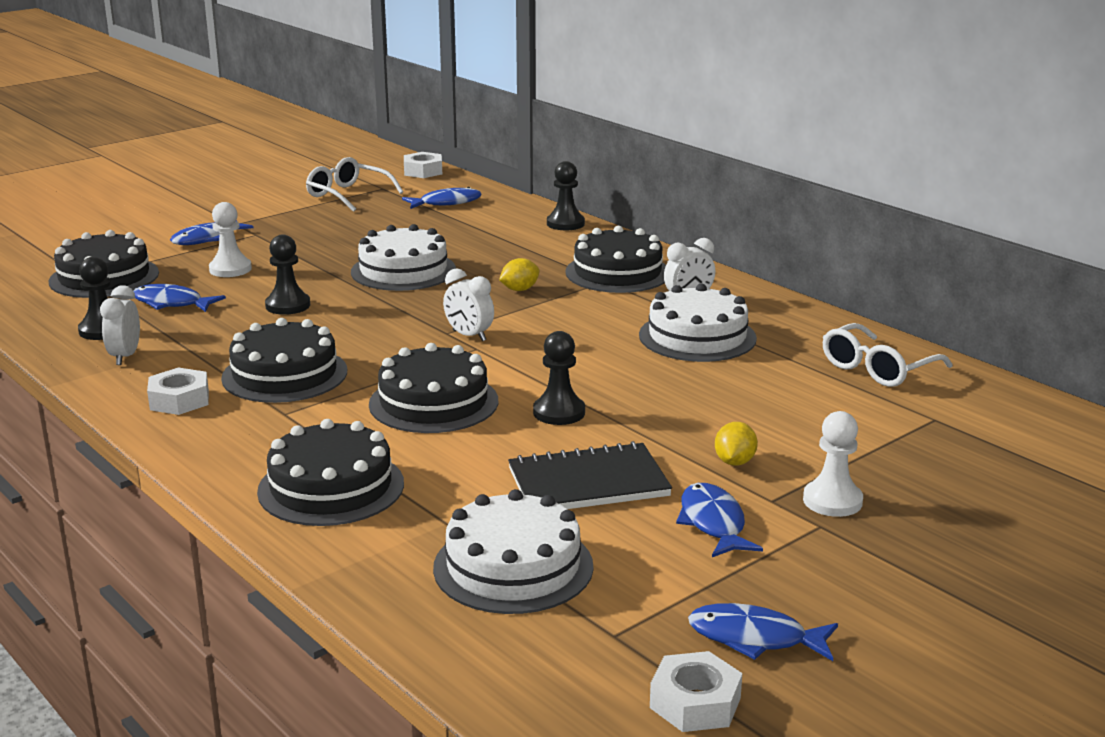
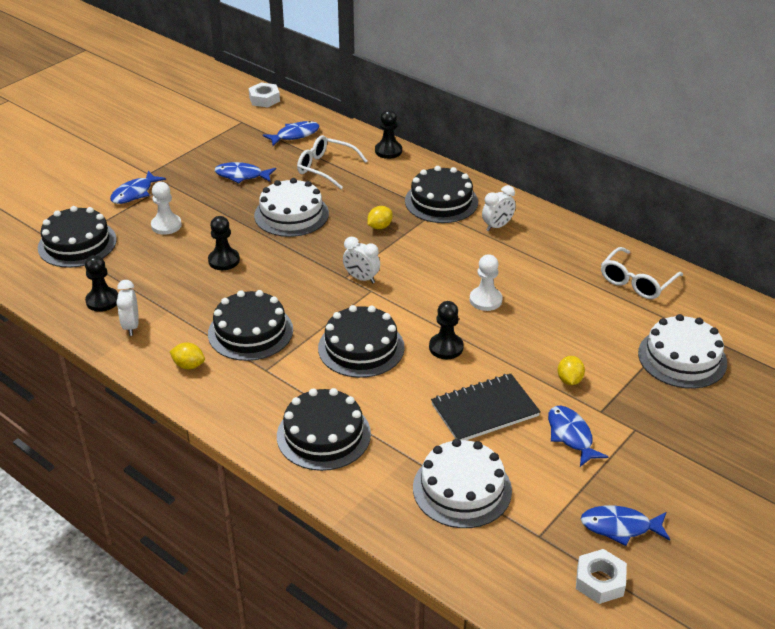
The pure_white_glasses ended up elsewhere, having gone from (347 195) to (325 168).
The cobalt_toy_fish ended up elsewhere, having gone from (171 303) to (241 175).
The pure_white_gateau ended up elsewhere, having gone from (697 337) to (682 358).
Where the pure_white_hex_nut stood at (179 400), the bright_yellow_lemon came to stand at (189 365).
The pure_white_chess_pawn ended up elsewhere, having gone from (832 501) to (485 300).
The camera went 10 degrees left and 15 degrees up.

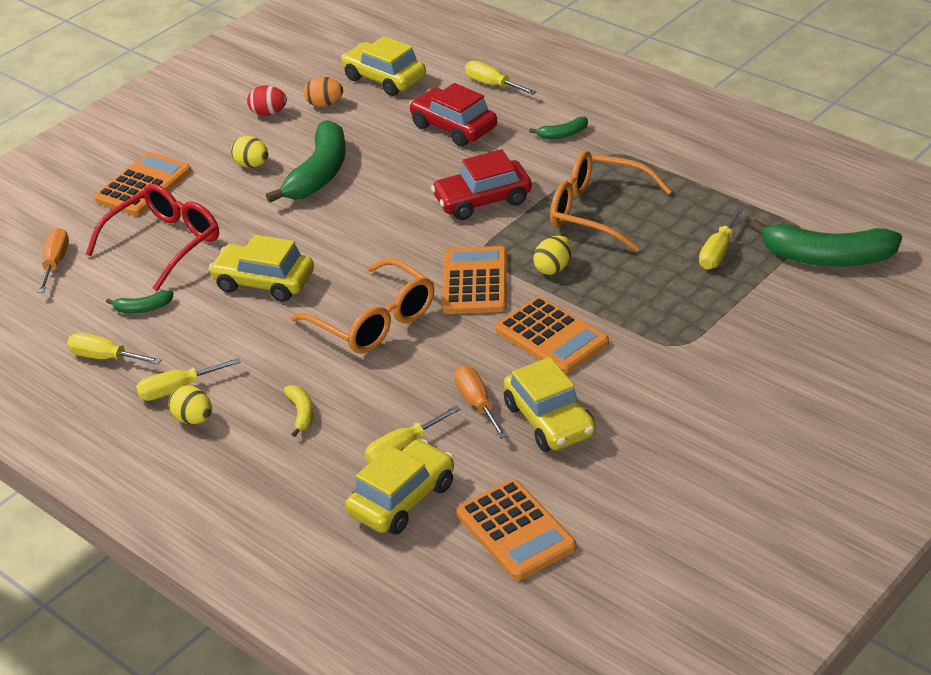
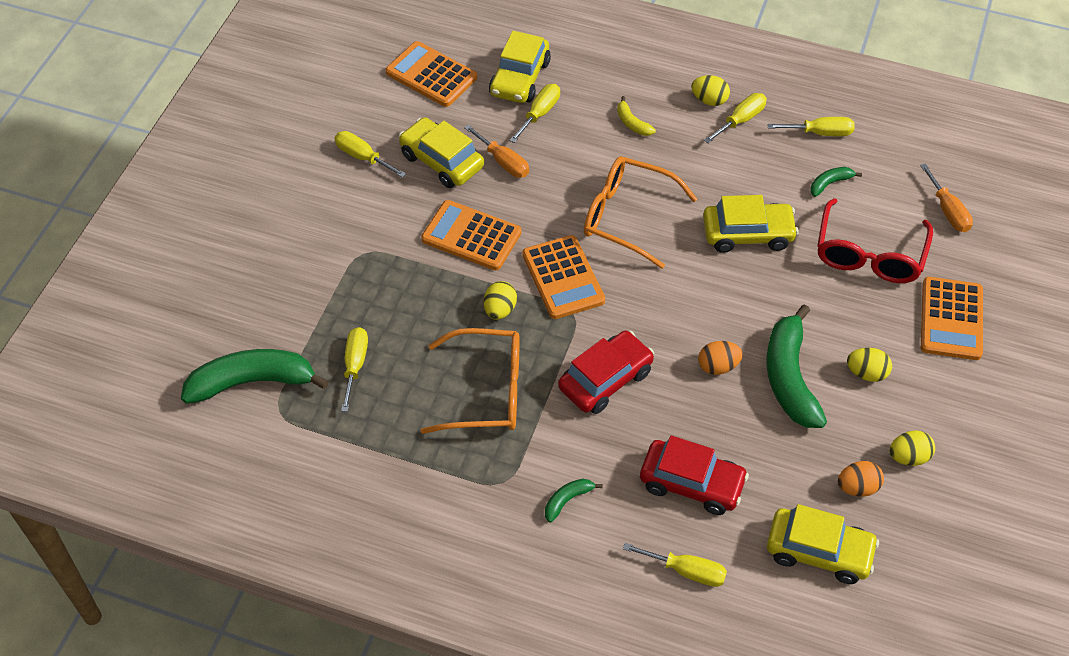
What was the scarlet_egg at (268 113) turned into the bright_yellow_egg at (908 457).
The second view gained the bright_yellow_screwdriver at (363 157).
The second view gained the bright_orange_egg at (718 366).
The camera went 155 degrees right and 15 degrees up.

★ ★ ★ ★

▶ _Problem_
What is needed is every entry above, repeated exactly, with the pictures dropped.

▶ _Answer space_
The pure_white_glasses ended up elsewhere, having gone from (347 195) to (325 168).
The cobalt_toy_fish ended up elsewhere, having gone from (171 303) to (241 175).
The pure_white_gateau ended up elsewhere, having gone from (697 337) to (682 358).
Where the pure_white_hex_nut stood at (179 400), the bright_yellow_lemon came to stand at (189 365).
The pure_white_chess_pawn ended up elsewhere, having gone from (832 501) to (485 300).
The camera went 10 degrees left and 15 degrees up.

What was the scarlet_egg at (268 113) turned into the bright_yellow_egg at (908 457).
The second view gained the bright_yellow_screwdriver at (363 157).
The second view gained the bright_orange_egg at (718 366).
The camera went 155 degrees right and 15 degrees up.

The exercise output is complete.